## WHAT IS BEING ASKED
When you copy the entries, match them exactly and omit the pictures.

## SOURCE INFORMATION
+---+
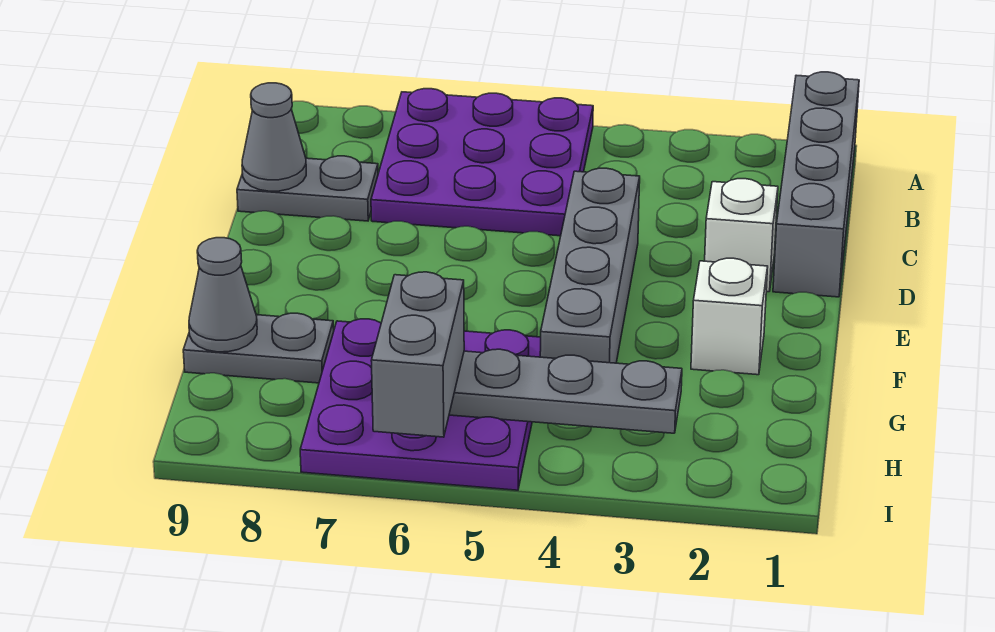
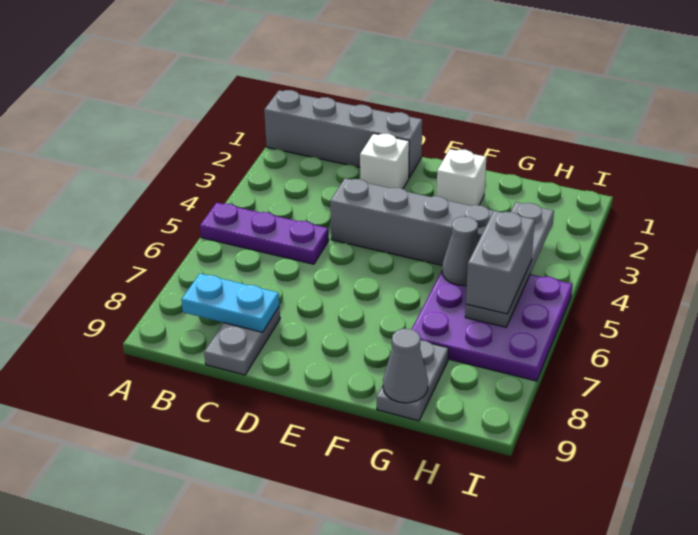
purple plate A5:C7 level 1 -> purple plate A5:C5 level 1
none -> cyan plate B8:C8 level 2
grey cone C9 level 2 -> grey cone G5 level 2
grey brick H6:I6 level 3 -> grey brick H5:H6 level 3

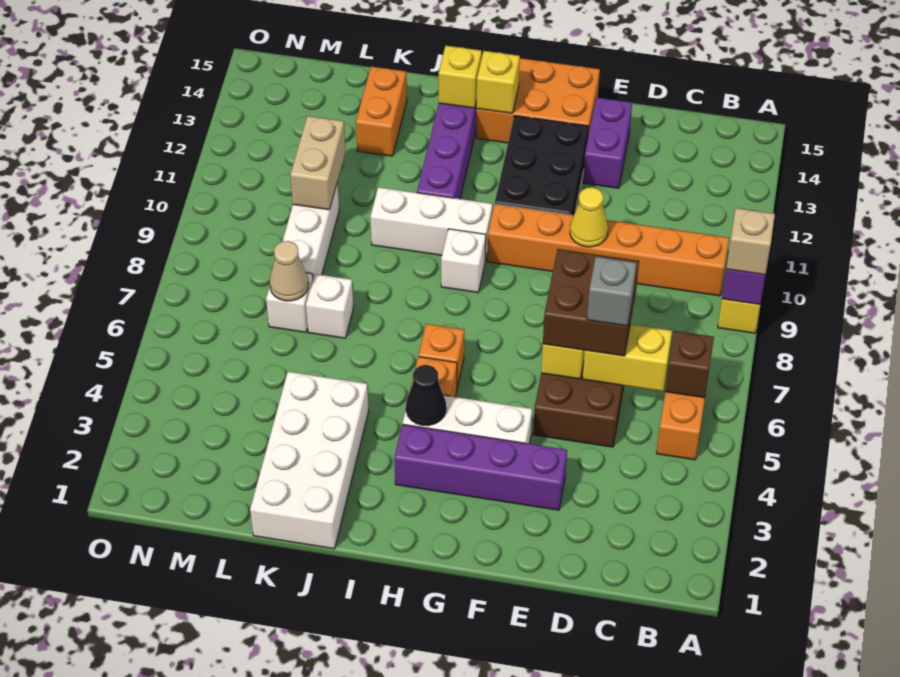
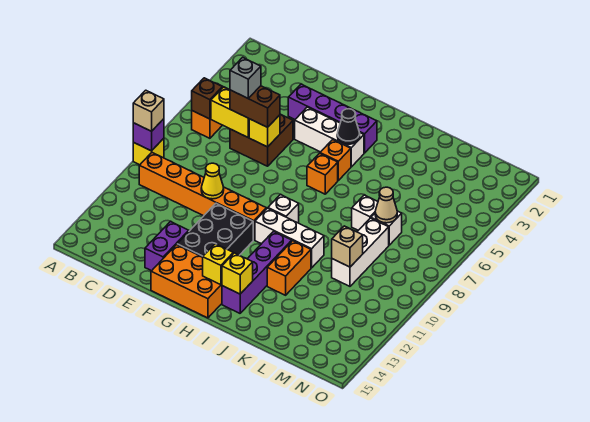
brown brick D6:E7 level 3 -> brown brick D6:E6 level 3
white brick J1:K4 level 1 -> none
orange brick K13:K14 level 1 -> orange brick J11:J12 level 1
tan brick L10:L11 level 2 -> tan brick L10 level 2

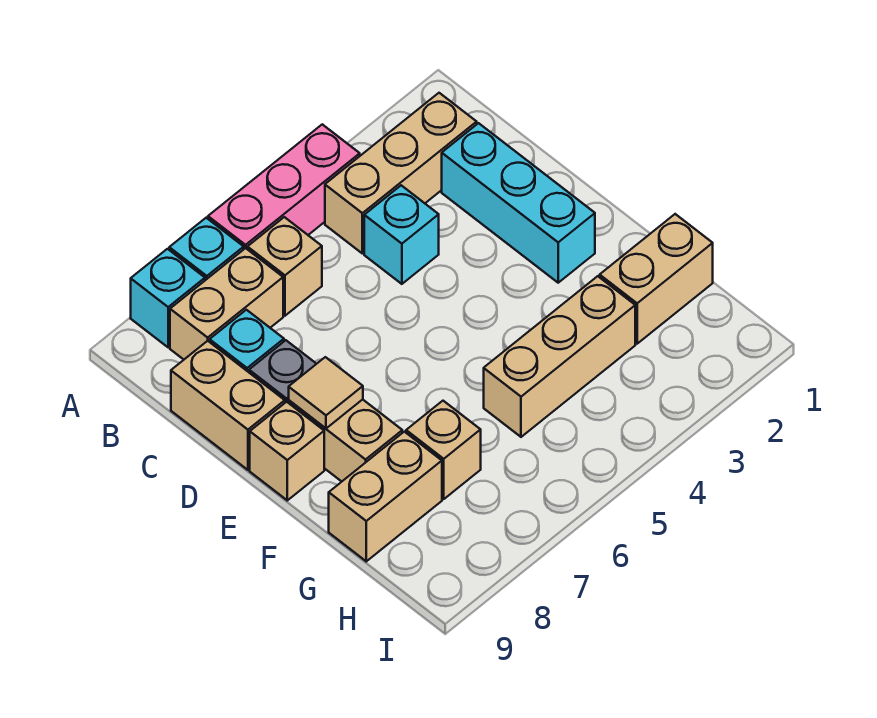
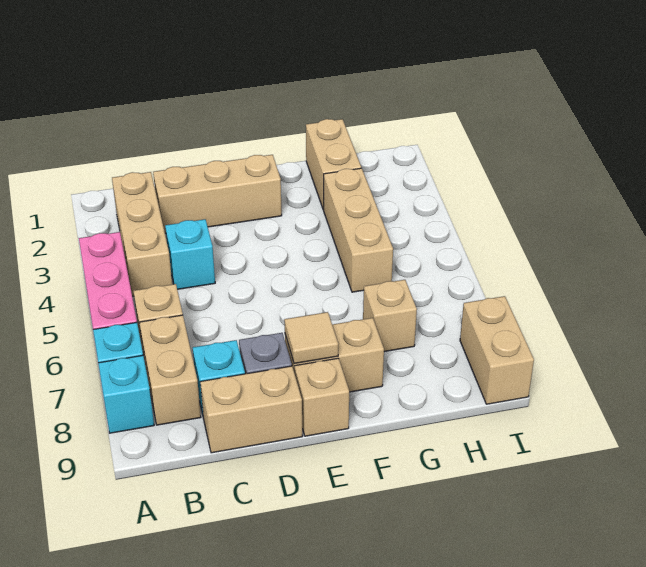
cyan brick C2:E2 level 1 -> tan brick C2:E2 level 1
tan brick G8:G9 level 1 -> tan brick I8:I9 level 1

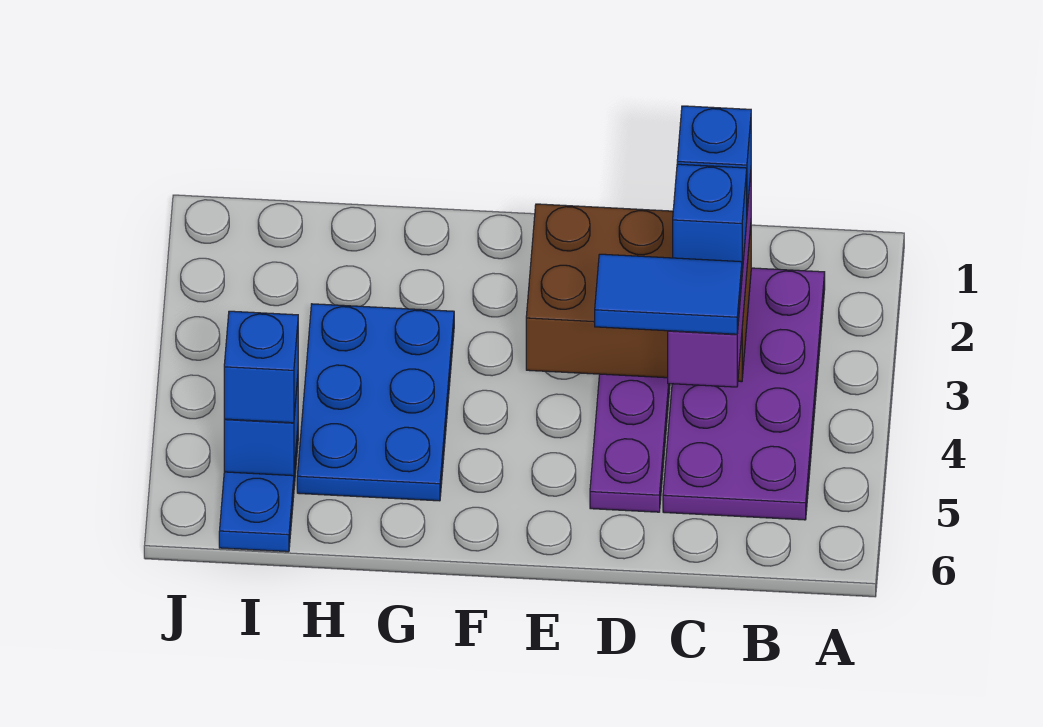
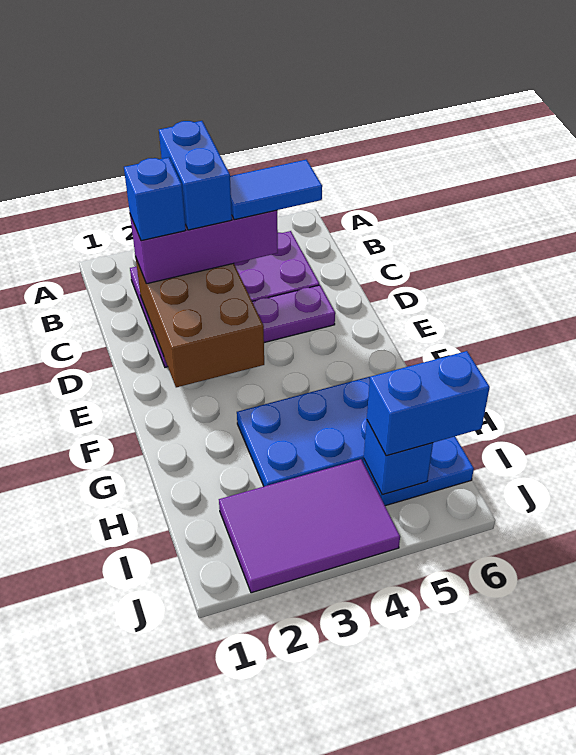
blue brick C3 level 4 -> blue brick B3:C3 level 4
blue tile C4:D4 level 4 -> blue tile C4:C5 level 4
none -> purple tile I2:J4 level 1
blue brick I5 level 3 -> blue brick I5:I6 level 3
+---+
## RESPONSE TO THE TASK
purple plate A5:C7 level 1 -> purple plate A5:C5 level 1
none -> cyan plate B8:C8 level 2
grey cone C9 level 2 -> grey cone G5 level 2
grey brick H6:I6 level 3 -> grey brick H5:H6 level 3

brown brick D6:E7 level 3 -> brown brick D6:E6 level 3
white brick J1:K4 level 1 -> none
orange brick K13:K14 level 1 -> orange brick J11:J12 level 1
tan brick L10:L11 level 2 -> tan brick L10 level 2

cyan brick C2:E2 level 1 -> tan brick C2:E2 level 1
tan brick G8:G9 level 1 -> tan brick I8:I9 level 1

blue brick C3 level 4 -> blue brick B3:C3 level 4
blue tile C4:D4 level 4 -> blue tile C4:C5 level 4
none -> purple tile I2:J4 level 1
blue brick I5 level 3 -> blue brick I5:I6 level 3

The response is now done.